DATA EXTRACTS →
== Segment start ==
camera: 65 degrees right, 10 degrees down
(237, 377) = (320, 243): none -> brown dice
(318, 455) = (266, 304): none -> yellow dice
== Segment end ==
== Segment start ==
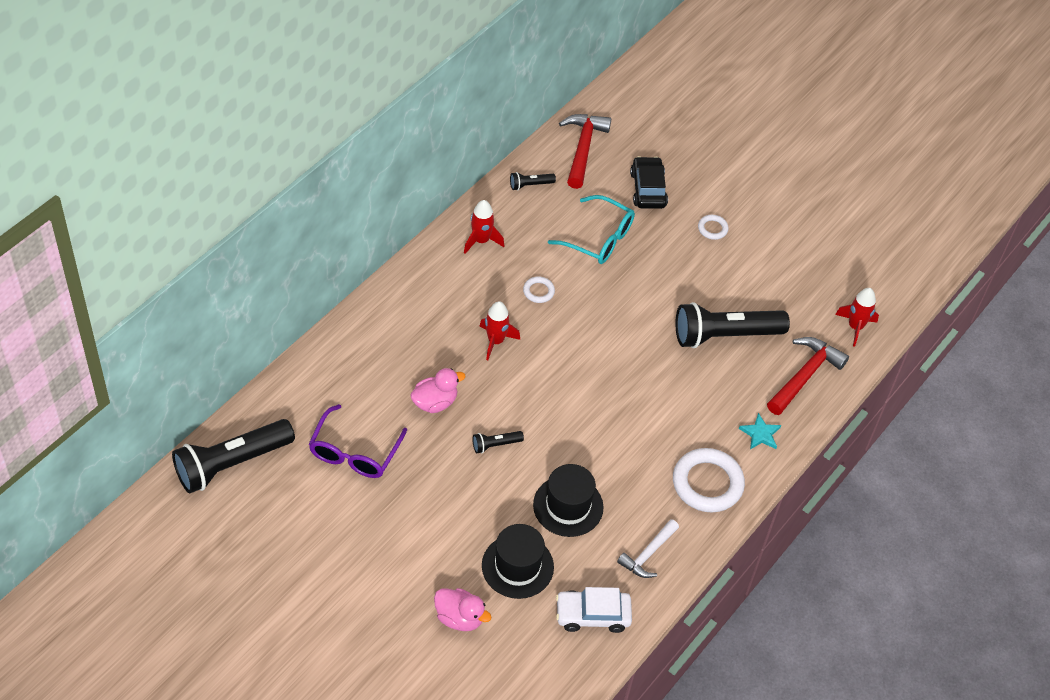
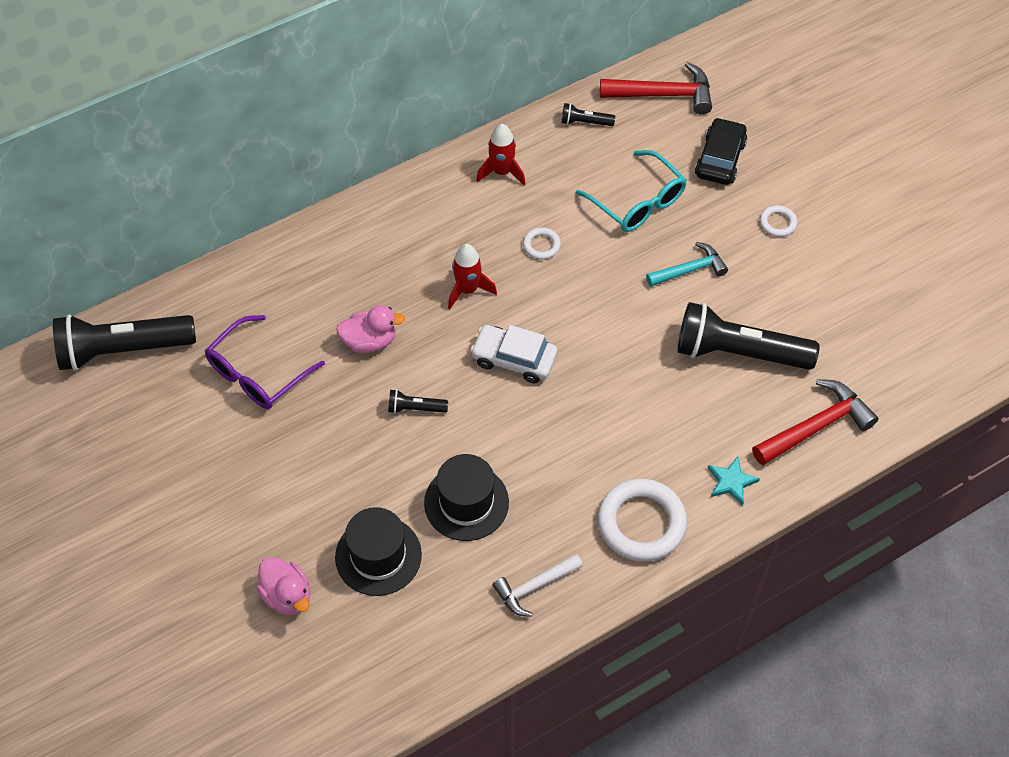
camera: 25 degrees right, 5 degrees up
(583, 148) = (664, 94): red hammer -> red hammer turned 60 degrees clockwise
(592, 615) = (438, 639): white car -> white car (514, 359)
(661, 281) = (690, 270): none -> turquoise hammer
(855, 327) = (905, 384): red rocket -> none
== Segment end ==
Say how many lines in the records contain the string "hammer". No other text is needed.

EXERCISE RESULT →
2